**Exercise brief**
In the records below, find each line containing the word "NAND" and copy it.

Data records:

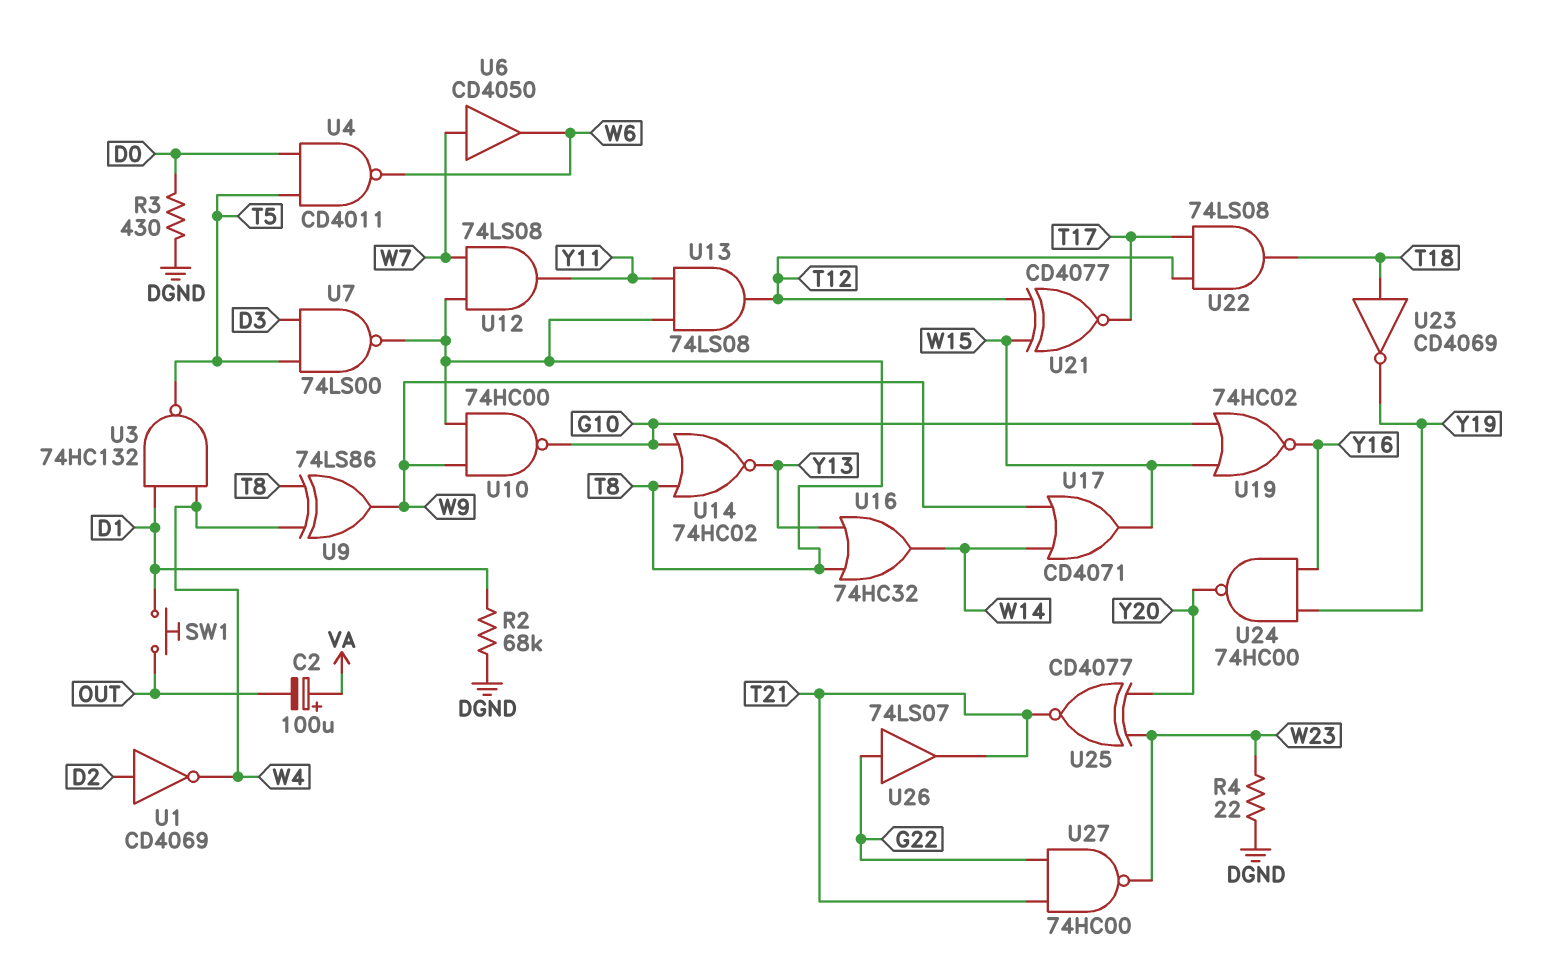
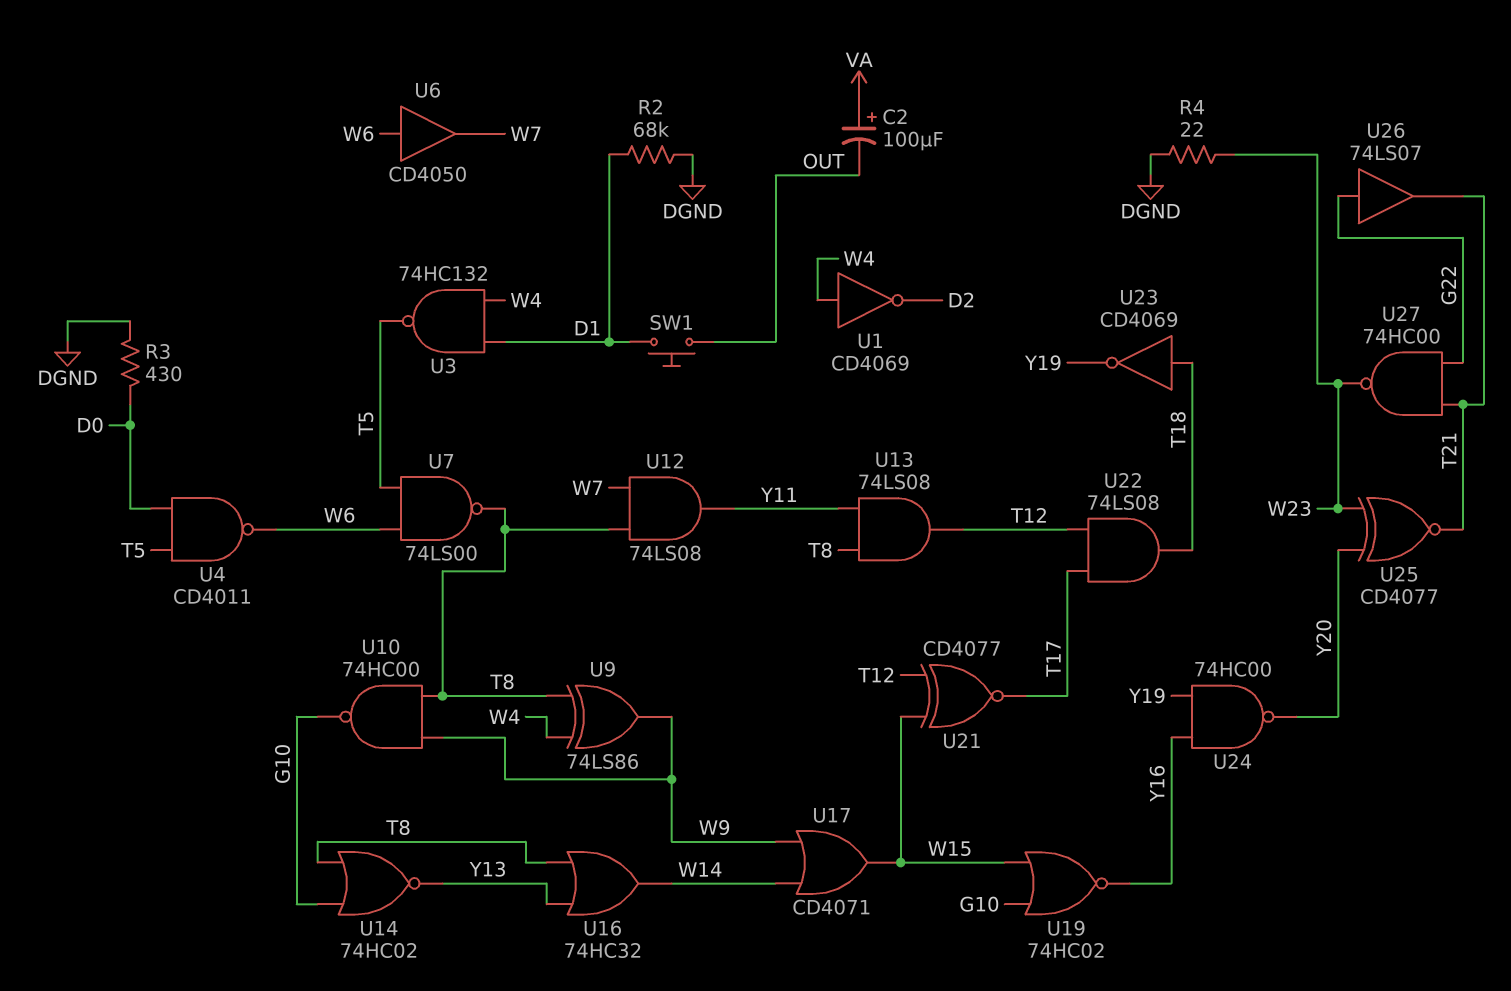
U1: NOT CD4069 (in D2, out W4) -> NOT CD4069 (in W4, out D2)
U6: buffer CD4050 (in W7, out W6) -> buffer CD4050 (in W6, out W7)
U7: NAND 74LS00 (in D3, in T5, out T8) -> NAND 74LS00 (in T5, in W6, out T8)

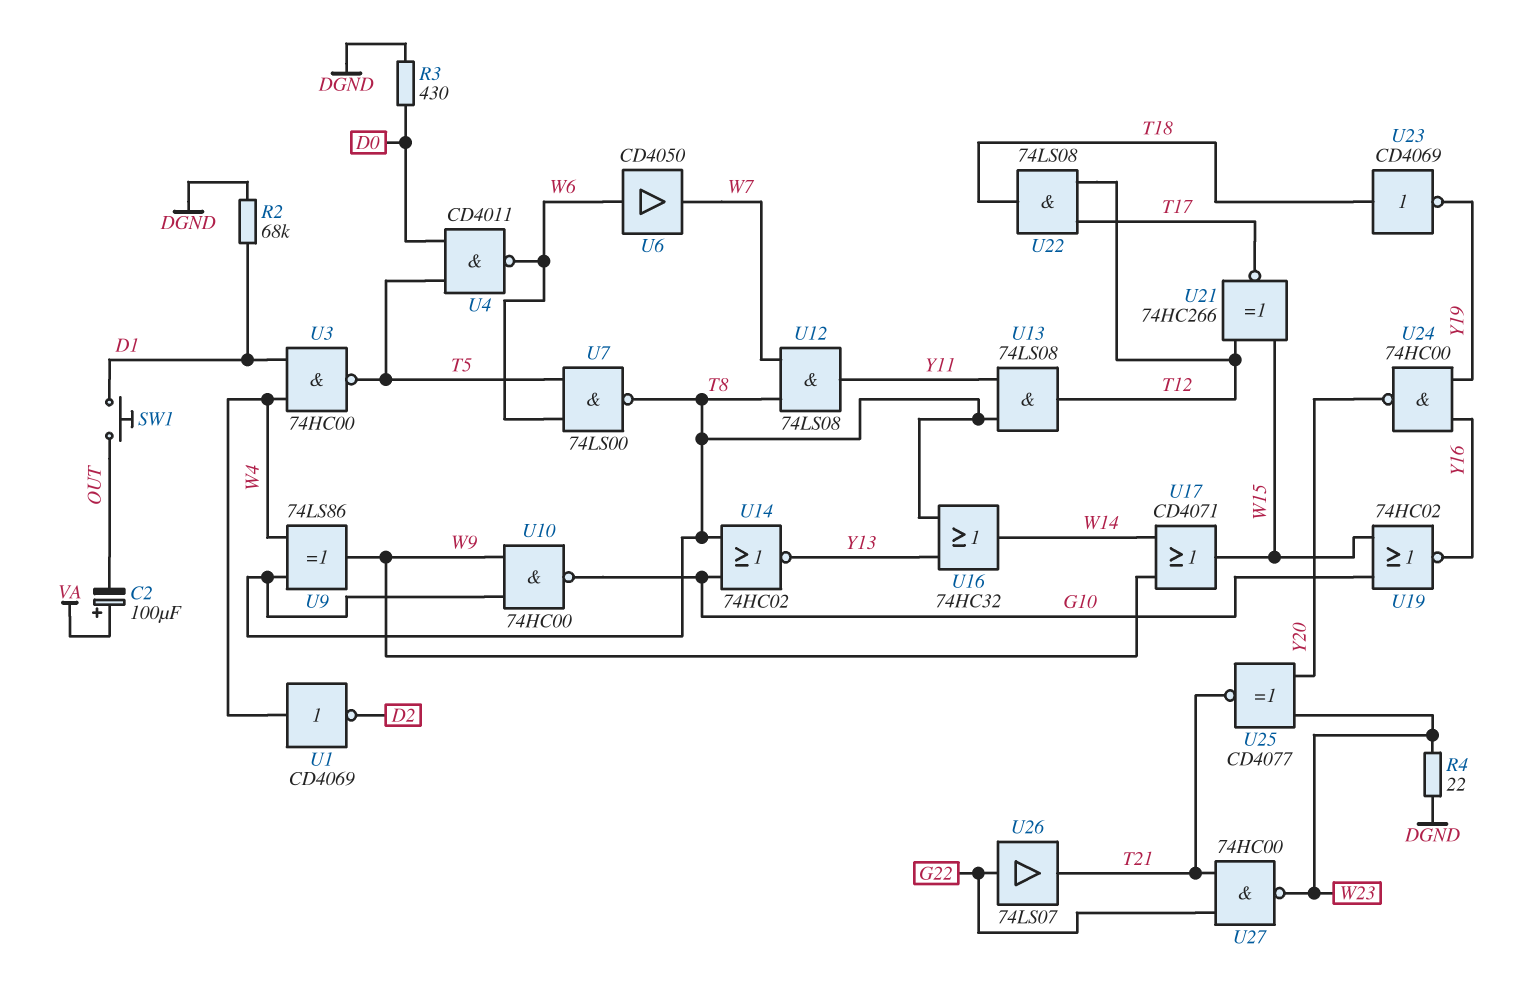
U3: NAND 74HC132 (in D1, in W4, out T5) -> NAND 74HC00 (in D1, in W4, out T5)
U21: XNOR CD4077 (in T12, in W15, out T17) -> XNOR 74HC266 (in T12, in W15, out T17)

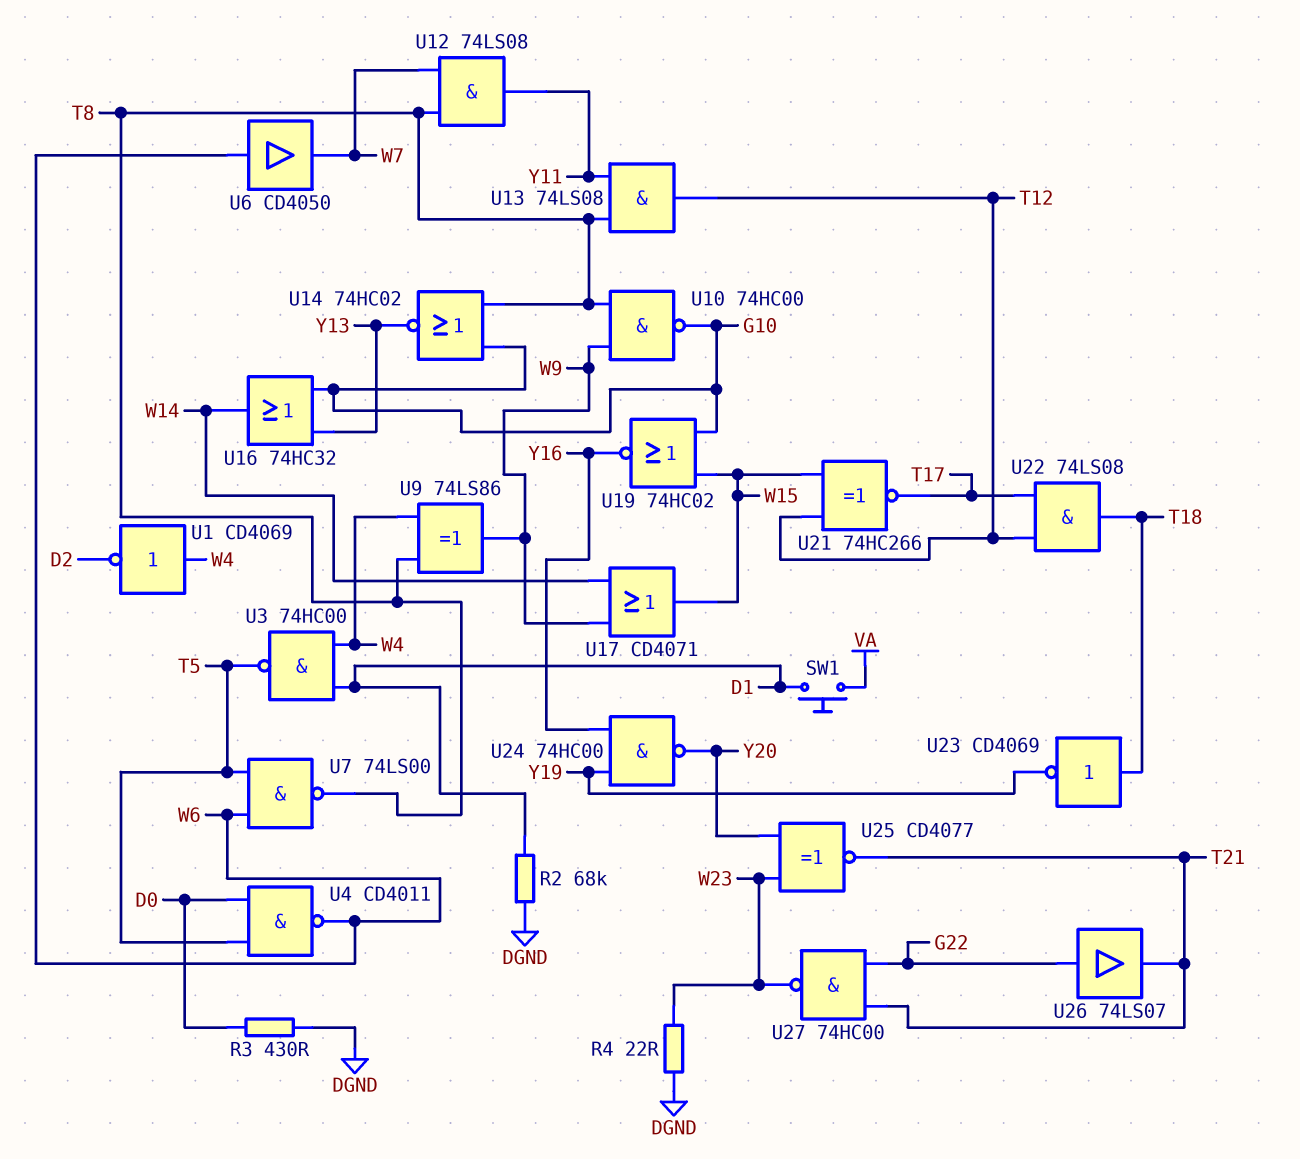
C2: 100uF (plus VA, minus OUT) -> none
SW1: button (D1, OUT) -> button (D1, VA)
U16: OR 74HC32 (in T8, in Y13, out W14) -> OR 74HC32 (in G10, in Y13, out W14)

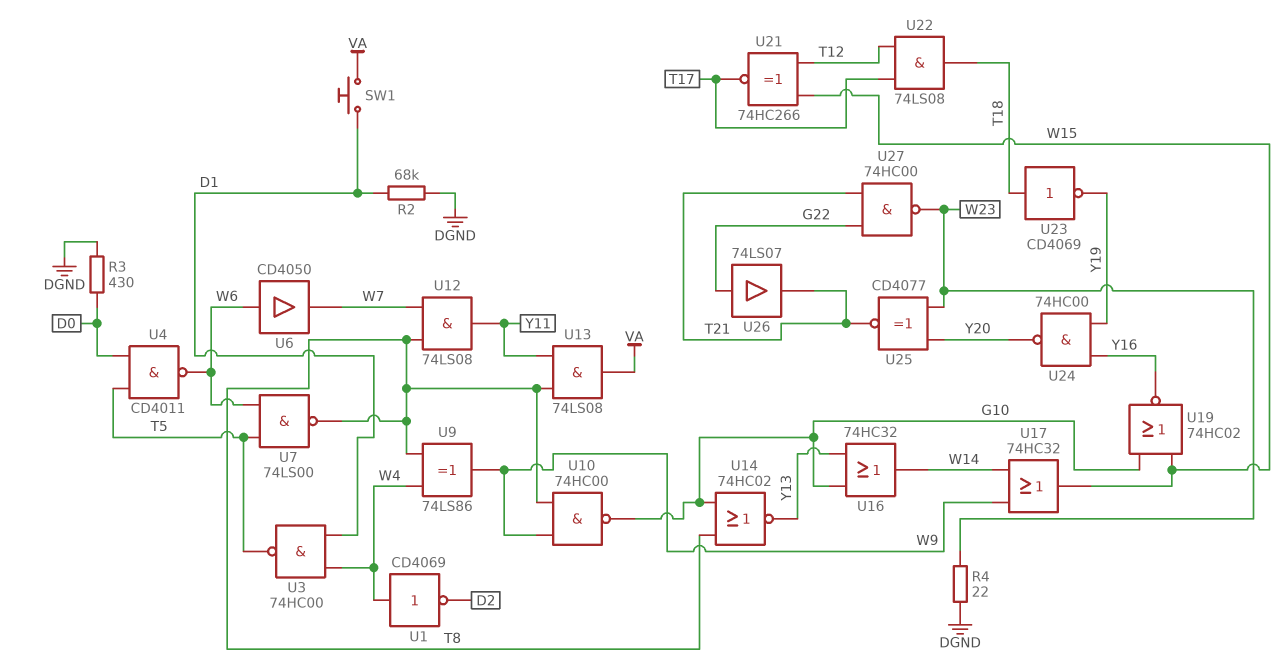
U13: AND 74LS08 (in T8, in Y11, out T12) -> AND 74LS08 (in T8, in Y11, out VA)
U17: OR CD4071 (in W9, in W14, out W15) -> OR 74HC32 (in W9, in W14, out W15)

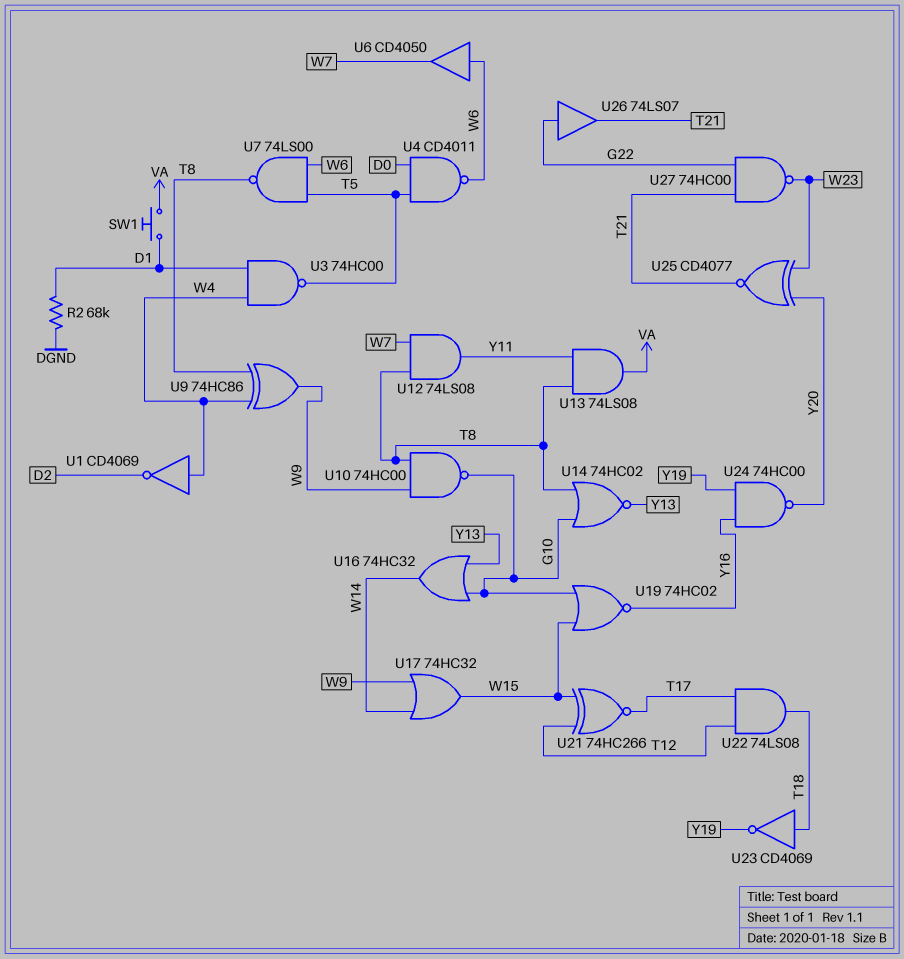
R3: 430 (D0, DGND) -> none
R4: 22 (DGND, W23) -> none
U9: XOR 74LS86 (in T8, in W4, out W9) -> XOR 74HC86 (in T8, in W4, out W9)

**Solution to this exercise**
U7: NAND 74LS00 (in D3, in T5, out T8) -> NAND 74LS00 (in T5, in W6, out T8)
U3: NAND 74HC132 (in D1, in W4, out T5) -> NAND 74HC00 (in D1, in W4, out T5)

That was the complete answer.